→ Task details
Copy the lines below verbatim, but only from the line containing "[579, 258, 737, 359]" through the end of the data.

Extracted records

____

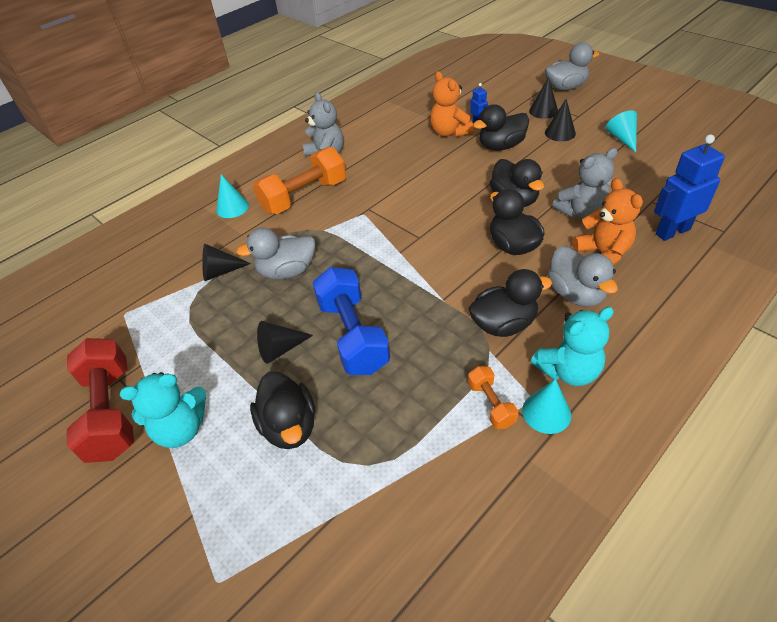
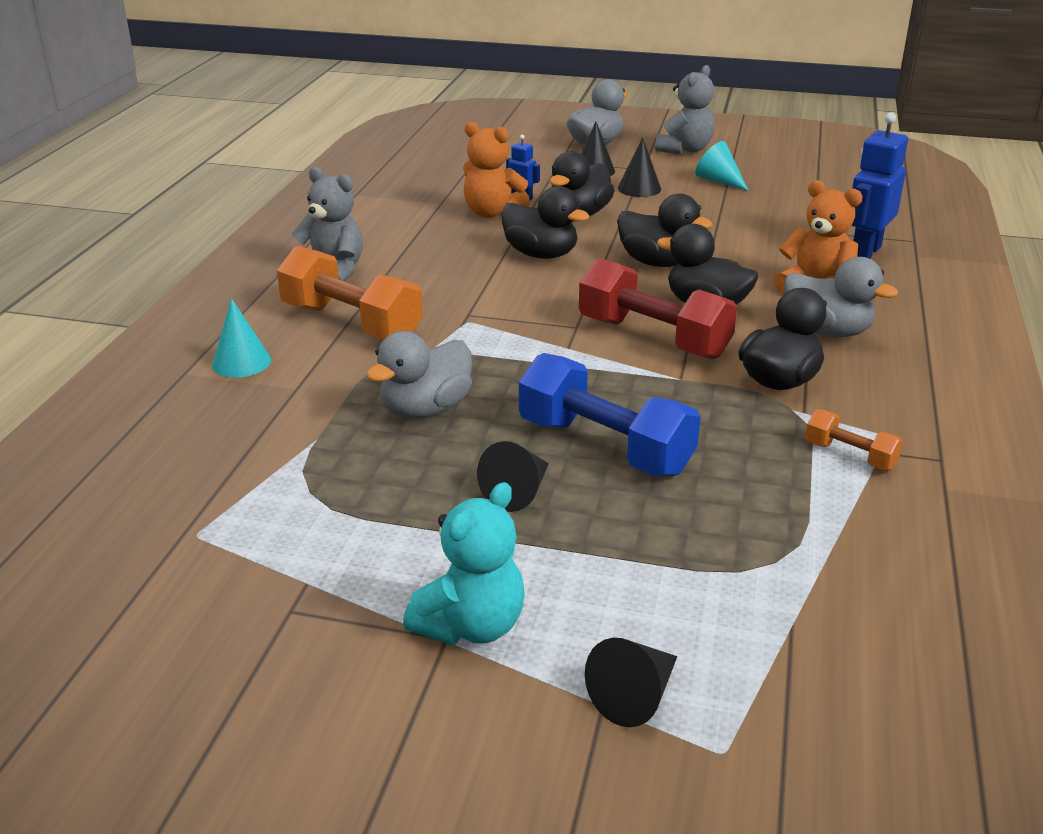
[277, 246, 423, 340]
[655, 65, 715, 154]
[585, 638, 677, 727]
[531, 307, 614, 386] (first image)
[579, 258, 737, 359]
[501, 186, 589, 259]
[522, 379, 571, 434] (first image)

____

→ Solution to this exercise
[579, 258, 737, 359]
[501, 186, 589, 259]
[522, 379, 571, 434] (first image)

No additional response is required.